Action item ▸
Output exactly the lines of the listing below that run from the line with "camera: 80 degrees right, 10 degrees up" through the line with "none -> orange boat [180,626,307,686]". No pictures.

Material for the task ▸
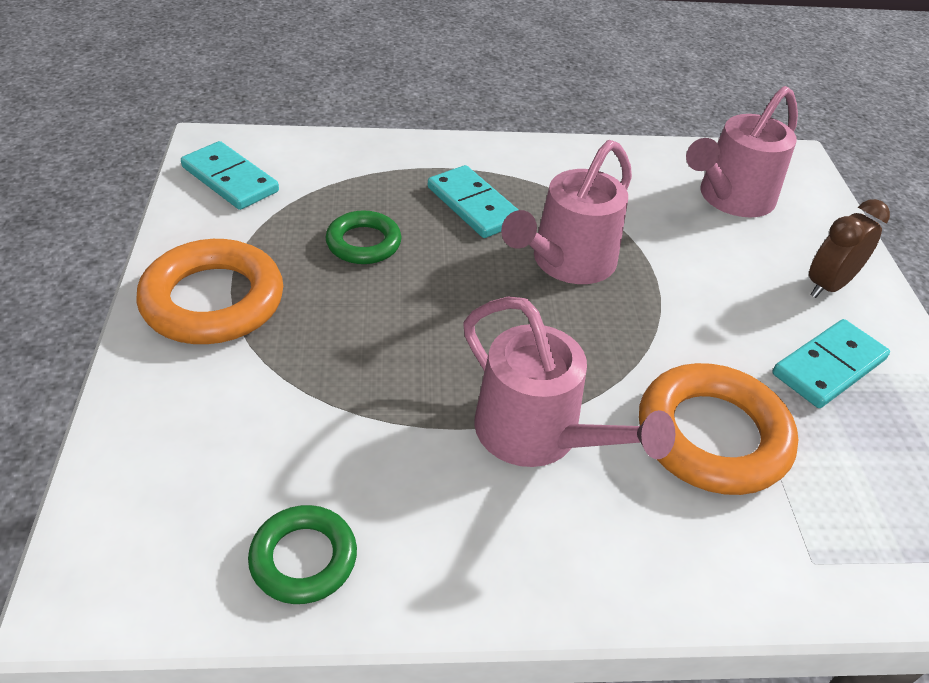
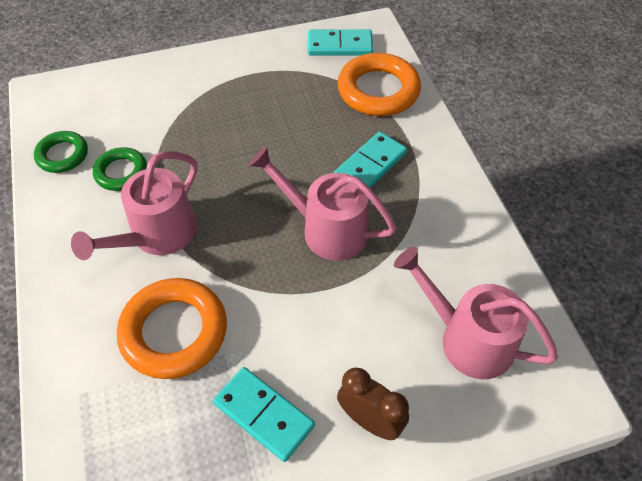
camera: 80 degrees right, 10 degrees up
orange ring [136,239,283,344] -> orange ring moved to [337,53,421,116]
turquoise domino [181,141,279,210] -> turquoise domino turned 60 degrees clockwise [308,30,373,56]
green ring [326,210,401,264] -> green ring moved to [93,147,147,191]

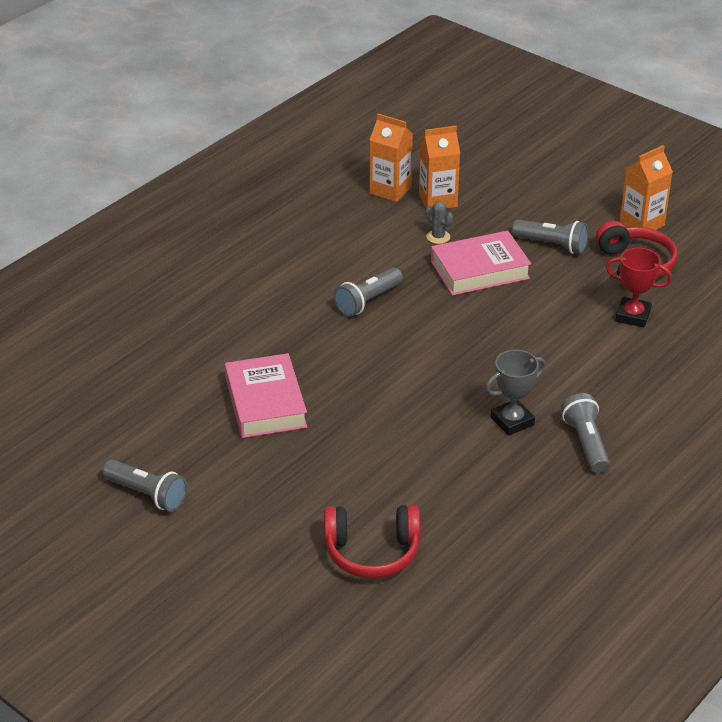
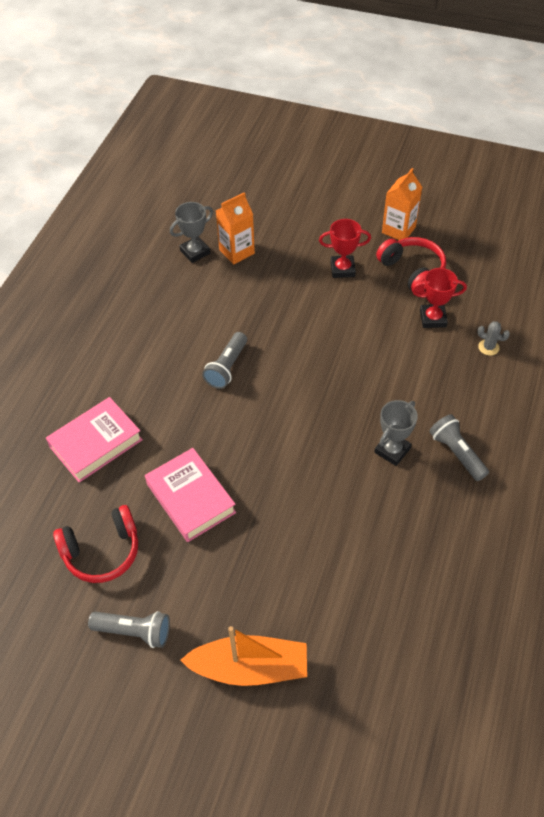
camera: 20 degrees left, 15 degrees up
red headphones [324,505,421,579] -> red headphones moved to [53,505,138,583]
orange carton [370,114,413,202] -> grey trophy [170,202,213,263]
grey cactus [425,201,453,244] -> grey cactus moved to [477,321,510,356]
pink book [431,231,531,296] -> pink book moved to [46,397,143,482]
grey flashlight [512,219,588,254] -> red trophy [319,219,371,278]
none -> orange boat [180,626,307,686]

...

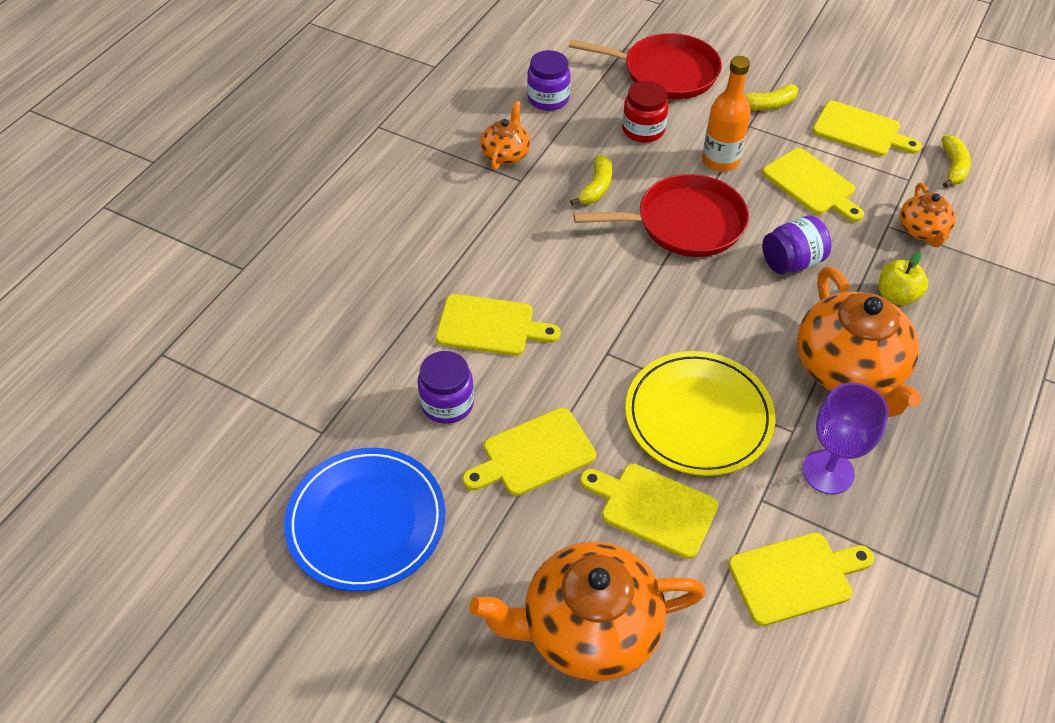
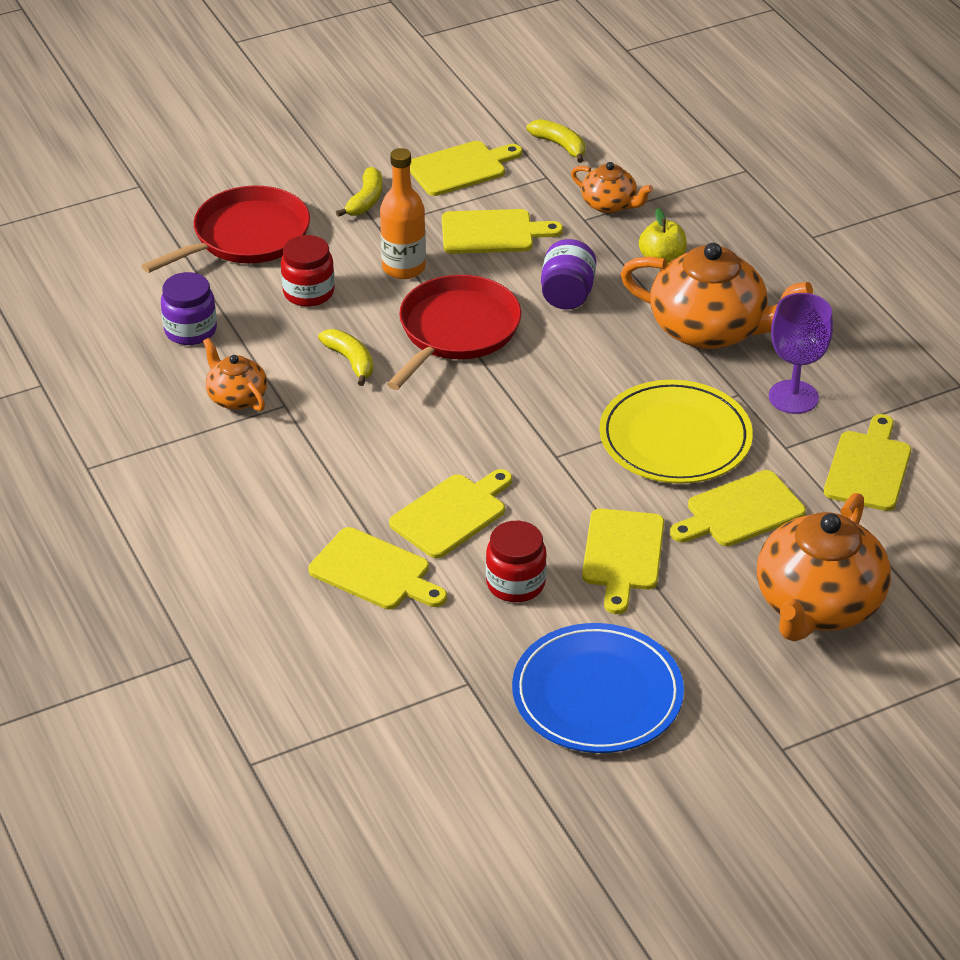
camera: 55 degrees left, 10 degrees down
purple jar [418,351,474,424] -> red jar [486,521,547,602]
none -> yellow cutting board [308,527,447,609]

* * *

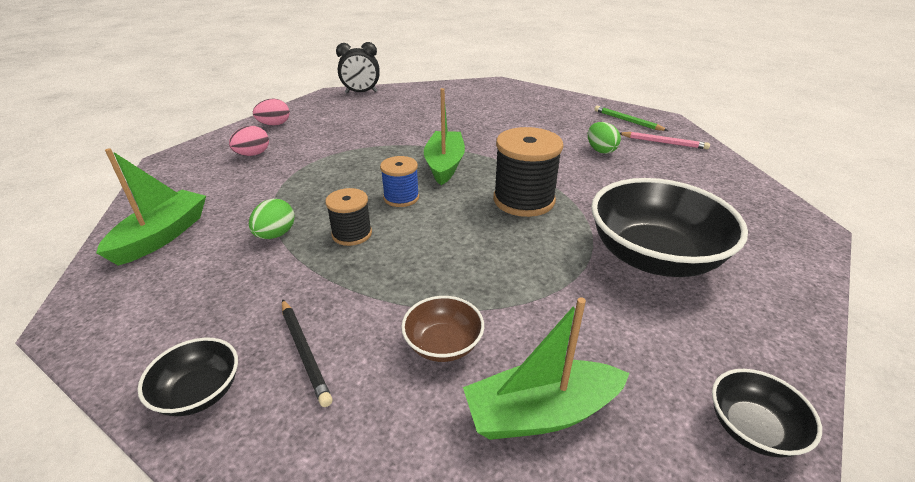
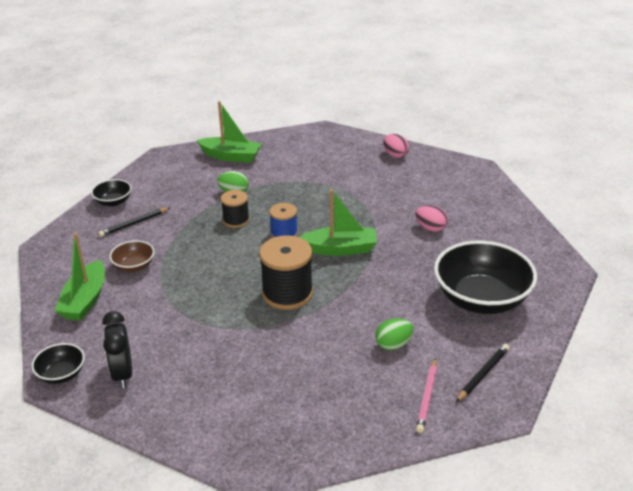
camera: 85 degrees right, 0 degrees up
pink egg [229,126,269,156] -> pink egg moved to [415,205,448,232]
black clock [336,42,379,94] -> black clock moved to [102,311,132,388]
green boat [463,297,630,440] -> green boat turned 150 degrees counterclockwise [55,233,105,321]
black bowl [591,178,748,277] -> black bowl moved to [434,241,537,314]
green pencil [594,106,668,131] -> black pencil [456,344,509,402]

Solution to this exercise ▸
camera: 80 degrees right, 10 degrees up
orange ring [136,239,283,344] -> orange ring moved to [337,53,421,116]
turquoise domino [181,141,279,210] -> turquoise domino turned 60 degrees clockwise [308,30,373,56]
green ring [326,210,401,264] -> green ring moved to [93,147,147,191]

camera: 20 degrees left, 15 degrees up
red headphones [324,505,421,579] -> red headphones moved to [53,505,138,583]
orange carton [370,114,413,202] -> grey trophy [170,202,213,263]
grey cactus [425,201,453,244] -> grey cactus moved to [477,321,510,356]
pink book [431,231,531,296] -> pink book moved to [46,397,143,482]
grey flashlight [512,219,588,254] -> red trophy [319,219,371,278]
none -> orange boat [180,626,307,686]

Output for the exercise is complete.